### [RECORDED DATA]
◆ ◆ ◆ ◆
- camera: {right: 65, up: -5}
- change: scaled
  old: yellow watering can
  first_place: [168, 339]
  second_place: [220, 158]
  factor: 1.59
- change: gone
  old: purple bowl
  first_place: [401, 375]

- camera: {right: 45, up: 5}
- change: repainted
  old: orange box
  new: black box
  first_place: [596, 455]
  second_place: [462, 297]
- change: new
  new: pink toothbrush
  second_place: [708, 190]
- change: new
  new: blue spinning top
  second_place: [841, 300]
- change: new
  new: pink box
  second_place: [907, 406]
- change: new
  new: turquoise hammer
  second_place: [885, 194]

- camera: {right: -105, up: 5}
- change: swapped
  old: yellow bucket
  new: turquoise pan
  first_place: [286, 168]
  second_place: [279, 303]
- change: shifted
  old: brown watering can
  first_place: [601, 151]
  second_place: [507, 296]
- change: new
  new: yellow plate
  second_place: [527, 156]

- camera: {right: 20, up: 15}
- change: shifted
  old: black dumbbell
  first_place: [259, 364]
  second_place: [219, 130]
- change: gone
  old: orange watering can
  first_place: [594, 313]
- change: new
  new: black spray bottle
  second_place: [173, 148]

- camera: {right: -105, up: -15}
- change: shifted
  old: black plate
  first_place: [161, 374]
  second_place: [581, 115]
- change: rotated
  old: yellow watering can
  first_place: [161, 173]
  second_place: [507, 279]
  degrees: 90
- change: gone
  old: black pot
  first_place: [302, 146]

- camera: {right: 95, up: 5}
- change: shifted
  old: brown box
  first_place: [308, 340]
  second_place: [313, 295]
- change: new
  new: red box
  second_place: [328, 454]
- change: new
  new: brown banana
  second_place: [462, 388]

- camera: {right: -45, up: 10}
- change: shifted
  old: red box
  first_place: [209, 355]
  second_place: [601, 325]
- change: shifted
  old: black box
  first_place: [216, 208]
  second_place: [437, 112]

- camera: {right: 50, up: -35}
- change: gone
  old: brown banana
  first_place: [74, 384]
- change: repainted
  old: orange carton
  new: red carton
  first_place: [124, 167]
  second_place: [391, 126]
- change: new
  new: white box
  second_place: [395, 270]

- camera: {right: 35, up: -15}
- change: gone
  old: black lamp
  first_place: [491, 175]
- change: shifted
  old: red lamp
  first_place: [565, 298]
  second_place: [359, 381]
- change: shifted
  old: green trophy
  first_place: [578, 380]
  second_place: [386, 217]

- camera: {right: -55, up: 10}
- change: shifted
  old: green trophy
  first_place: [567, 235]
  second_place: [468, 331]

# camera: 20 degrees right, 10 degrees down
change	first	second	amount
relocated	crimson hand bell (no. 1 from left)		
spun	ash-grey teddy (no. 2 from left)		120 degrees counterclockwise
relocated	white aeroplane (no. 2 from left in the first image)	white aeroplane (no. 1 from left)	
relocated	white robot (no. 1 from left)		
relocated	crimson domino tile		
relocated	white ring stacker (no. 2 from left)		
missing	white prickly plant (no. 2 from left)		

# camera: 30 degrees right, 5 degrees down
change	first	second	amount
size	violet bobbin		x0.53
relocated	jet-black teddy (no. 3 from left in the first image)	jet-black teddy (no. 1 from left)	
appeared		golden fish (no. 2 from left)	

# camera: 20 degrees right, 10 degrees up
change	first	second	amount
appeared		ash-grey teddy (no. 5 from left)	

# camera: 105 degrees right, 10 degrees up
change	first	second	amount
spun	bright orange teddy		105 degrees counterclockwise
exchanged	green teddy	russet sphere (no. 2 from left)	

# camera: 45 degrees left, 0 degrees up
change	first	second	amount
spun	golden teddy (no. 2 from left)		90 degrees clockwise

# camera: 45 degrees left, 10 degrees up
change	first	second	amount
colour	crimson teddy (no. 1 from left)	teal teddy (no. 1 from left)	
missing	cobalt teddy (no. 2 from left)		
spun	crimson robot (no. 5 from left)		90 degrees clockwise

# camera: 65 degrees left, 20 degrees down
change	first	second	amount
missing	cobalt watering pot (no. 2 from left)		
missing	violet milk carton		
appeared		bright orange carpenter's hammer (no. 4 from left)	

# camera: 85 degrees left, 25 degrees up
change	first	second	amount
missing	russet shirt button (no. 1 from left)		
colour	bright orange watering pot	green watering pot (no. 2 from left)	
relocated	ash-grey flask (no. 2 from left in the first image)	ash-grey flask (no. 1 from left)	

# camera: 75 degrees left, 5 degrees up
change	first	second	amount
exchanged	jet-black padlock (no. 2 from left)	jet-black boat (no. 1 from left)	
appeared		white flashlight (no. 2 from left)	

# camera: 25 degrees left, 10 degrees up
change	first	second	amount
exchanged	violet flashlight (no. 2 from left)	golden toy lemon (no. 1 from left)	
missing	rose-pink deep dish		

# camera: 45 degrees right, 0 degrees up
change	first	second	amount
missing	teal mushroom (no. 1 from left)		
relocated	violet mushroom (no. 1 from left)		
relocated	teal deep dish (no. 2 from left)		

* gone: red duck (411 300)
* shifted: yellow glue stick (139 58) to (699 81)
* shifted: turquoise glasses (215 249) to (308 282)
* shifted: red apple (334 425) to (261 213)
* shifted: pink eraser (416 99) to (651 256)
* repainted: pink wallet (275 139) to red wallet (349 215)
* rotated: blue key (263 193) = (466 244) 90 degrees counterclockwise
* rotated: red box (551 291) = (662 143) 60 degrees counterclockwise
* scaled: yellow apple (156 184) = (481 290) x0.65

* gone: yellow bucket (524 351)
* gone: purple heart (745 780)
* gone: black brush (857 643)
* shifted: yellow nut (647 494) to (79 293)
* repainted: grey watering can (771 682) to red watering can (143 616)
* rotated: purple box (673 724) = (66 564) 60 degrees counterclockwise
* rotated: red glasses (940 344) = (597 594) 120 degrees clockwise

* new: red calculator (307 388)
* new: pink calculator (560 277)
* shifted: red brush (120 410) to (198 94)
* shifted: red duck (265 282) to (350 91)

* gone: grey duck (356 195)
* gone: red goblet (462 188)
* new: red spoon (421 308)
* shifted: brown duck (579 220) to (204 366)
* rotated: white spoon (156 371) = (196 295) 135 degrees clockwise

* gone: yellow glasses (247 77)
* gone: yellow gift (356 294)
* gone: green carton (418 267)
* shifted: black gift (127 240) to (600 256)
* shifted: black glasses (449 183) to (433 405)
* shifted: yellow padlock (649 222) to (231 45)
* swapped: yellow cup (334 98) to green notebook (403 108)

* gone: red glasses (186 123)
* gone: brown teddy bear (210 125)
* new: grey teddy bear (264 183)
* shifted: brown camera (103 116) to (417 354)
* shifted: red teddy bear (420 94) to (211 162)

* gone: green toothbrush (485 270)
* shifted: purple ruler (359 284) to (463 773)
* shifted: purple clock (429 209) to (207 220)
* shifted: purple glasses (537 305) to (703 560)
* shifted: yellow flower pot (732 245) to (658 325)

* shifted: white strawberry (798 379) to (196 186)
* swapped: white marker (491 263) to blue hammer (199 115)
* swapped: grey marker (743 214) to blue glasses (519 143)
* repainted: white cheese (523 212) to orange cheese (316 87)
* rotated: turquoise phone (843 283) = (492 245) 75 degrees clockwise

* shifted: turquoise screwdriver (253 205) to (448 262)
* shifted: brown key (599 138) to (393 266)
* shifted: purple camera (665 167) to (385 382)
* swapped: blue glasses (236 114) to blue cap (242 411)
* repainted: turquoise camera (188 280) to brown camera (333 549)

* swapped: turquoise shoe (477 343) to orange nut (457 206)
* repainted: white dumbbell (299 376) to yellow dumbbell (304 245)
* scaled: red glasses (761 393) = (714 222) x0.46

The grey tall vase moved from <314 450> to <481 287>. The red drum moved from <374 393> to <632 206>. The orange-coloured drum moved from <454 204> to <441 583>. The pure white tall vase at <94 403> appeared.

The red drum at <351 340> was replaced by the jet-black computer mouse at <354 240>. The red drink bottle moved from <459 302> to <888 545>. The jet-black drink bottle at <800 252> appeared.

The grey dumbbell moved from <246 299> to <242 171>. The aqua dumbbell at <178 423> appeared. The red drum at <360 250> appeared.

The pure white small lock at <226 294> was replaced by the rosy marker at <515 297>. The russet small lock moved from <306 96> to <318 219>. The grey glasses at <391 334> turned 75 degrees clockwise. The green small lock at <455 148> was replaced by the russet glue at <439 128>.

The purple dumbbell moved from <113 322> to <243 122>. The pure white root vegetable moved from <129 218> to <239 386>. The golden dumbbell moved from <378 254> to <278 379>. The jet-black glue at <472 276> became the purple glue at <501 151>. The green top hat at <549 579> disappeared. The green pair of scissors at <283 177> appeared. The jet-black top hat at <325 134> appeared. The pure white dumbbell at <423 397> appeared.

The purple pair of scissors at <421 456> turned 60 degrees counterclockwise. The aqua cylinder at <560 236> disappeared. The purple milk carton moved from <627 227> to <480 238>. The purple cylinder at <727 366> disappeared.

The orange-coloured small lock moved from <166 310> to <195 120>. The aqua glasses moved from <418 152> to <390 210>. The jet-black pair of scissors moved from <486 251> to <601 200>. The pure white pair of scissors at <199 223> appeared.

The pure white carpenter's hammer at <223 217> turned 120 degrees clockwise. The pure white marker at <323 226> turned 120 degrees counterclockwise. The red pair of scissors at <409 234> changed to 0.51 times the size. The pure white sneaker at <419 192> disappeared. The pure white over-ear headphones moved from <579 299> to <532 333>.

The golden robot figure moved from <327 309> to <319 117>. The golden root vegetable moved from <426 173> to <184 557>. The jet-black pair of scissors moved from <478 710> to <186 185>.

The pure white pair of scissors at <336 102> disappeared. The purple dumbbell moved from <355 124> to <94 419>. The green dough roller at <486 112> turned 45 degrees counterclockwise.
◆ ◆ ◆ ◆
### [WHAT YOU SHOULD DO]
Looking at the entries above, can you reproduce exactly the lines from the one that holds "bell (no. 1 from left)" through the one that holds "stacker (no. 2 from left)", and only those?

### [ANSWER BELOW]
relocated	crimson hand bell (no. 1 from left)		
spun	ash-grey teddy (no. 2 from left)		120 degrees counterclockwise
relocated	white aeroplane (no. 2 from left in the first image)	white aeroplane (no. 1 from left)	
relocated	white robot (no. 1 from left)		
relocated	crimson domino tile		
relocated	white ring stacker (no. 2 from left)		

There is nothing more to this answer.